╭──

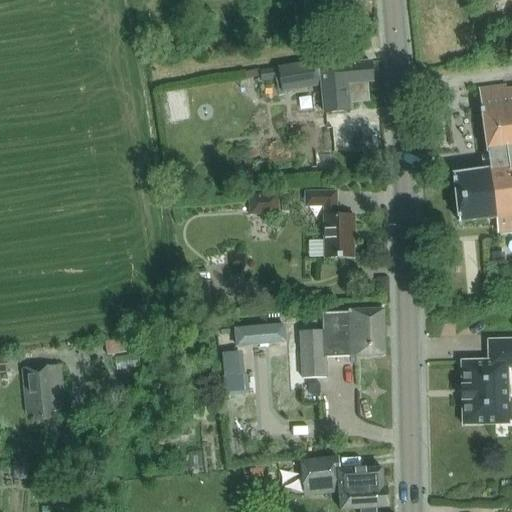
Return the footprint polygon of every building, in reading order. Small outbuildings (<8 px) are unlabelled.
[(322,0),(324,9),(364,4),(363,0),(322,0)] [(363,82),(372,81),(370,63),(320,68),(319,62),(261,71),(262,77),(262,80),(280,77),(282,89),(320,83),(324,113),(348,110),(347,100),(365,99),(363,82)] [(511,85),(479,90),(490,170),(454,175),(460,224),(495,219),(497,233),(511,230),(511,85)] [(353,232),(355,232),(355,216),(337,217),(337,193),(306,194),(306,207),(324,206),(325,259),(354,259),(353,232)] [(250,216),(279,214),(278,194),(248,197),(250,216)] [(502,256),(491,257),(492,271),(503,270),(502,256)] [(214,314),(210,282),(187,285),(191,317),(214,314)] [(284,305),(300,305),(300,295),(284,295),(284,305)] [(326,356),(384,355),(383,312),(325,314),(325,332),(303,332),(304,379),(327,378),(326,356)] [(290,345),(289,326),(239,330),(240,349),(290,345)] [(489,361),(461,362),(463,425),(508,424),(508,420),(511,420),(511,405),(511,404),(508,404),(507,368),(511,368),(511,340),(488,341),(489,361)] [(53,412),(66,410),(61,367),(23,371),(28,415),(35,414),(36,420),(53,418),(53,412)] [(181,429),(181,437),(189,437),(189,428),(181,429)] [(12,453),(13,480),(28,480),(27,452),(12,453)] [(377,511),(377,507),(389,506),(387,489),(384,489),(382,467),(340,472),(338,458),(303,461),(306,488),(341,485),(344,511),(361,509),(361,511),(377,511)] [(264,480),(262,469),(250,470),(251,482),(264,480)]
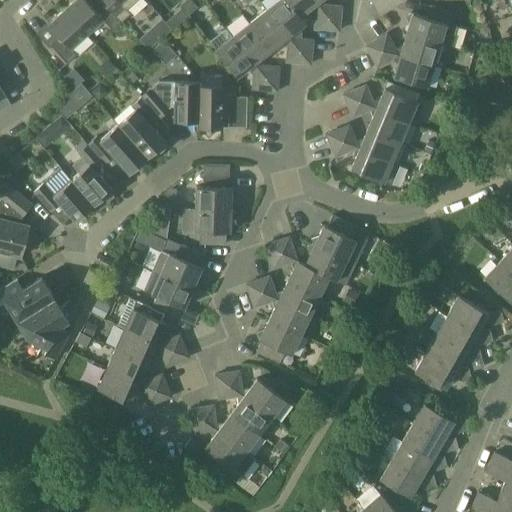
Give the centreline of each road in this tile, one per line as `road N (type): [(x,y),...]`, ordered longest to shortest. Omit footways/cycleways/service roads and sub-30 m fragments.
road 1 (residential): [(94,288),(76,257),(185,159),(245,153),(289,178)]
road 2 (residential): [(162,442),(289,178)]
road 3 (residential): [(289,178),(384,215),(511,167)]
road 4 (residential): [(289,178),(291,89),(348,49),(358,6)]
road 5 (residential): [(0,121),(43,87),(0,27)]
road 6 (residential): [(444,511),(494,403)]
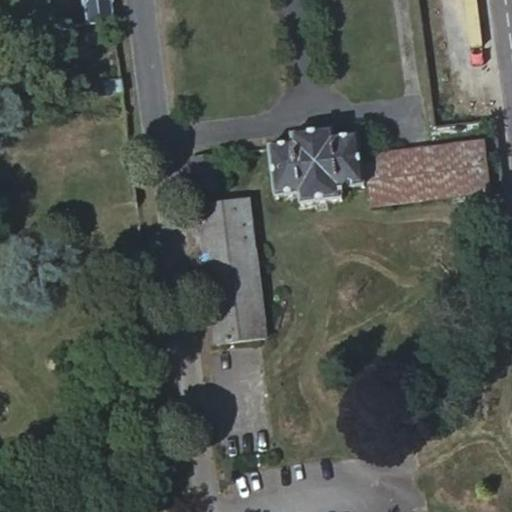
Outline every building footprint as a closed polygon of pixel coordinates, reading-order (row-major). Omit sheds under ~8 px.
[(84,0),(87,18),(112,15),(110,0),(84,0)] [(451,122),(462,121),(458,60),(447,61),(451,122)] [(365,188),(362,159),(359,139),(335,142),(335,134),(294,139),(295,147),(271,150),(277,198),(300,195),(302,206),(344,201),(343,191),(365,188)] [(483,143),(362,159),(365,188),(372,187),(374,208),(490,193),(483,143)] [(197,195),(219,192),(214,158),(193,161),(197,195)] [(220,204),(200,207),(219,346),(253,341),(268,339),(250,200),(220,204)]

╰──

Can you pull out every line of the items above word for word, omitting the pictures?

Return the footprint polygon of every building, in reading order. Small outbuildings (<8 px) are unlabelled.
[(322,0),(324,9),(364,4),(363,0),(322,0)] [(363,82),(372,81),(370,63),(320,68),(319,62),(261,71),(262,77),(262,80),(280,77),(282,89),(320,83),(324,113),(348,110),(347,100),(365,99),(363,82)] [(511,85),(479,90),(490,170),(454,175),(460,224),(495,219),(497,233),(511,230),(511,85)] [(353,232),(355,232),(355,216),(337,217),(337,193),(306,194),(306,207),(324,206),(325,259),(354,259),(353,232)] [(250,216),(279,214),(278,194),(248,197),(250,216)] [(502,256),(491,257),(492,271),(503,270),(502,256)] [(214,314),(210,282),(187,285),(191,317),(214,314)] [(284,305),(300,305),(300,295),(284,295),(284,305)] [(326,356),(384,355),(383,312),(325,314),(325,332),(303,332),(304,379),(327,378),(326,356)] [(290,345),(289,326),(239,330),(240,349),(290,345)] [(489,361),(461,362),(463,425),(508,424),(508,420),(511,420),(511,405),(511,404),(508,404),(507,368),(511,368),(511,340),(488,341),(489,361)] [(53,412),(66,410),(61,367),(23,371),(28,415),(35,414),(36,420),(53,418),(53,412)] [(181,429),(181,437),(189,437),(189,428),(181,429)] [(12,453),(13,480),(28,480),(27,452),(12,453)] [(377,511),(377,507),(389,506),(387,489),(384,489),(382,467),(340,472),(338,458),(303,461),(306,488),(341,485),(344,511),(361,509),(361,511),(377,511)] [(264,480),(262,469),(250,470),(251,482),(264,480)]
Give the centreline of each road in this tile, one per line as `road N (type): [(x,y),...]`, ordered longest to shortest. Omit footways/cycleways/service roads and sub-30 m fragments.
road 1 (residential): [(94,288),(76,257),(185,159),(245,153),(289,178)]
road 2 (residential): [(162,442),(289,178)]
road 3 (residential): [(289,178),(384,215),(511,167)]
road 4 (residential): [(289,178),(291,89),(348,49),(358,6)]
road 5 (residential): [(0,121),(43,87),(0,27)]
road 6 (residential): [(444,511),(494,403)]
Outline every building footprint as a closed polygon of pixel coordinates, reading-order (row-major). Omit sheds under ~8 px.
[(84,0),(87,18),(112,15),(110,0),(84,0)] [(451,122),(462,121),(458,60),(447,61),(451,122)] [(365,188),(362,159),(359,139),(335,142),(335,134),(294,139),(295,147),(271,150),(277,198),(300,195),(302,206),(344,201),(343,191),(365,188)] [(483,143),(362,159),(365,188),(372,187),(374,208),(490,193),(483,143)] [(197,195),(219,192),(214,158),(193,161),(197,195)] [(220,204),(200,207),(219,346),(253,341),(268,339),(250,200),(220,204)]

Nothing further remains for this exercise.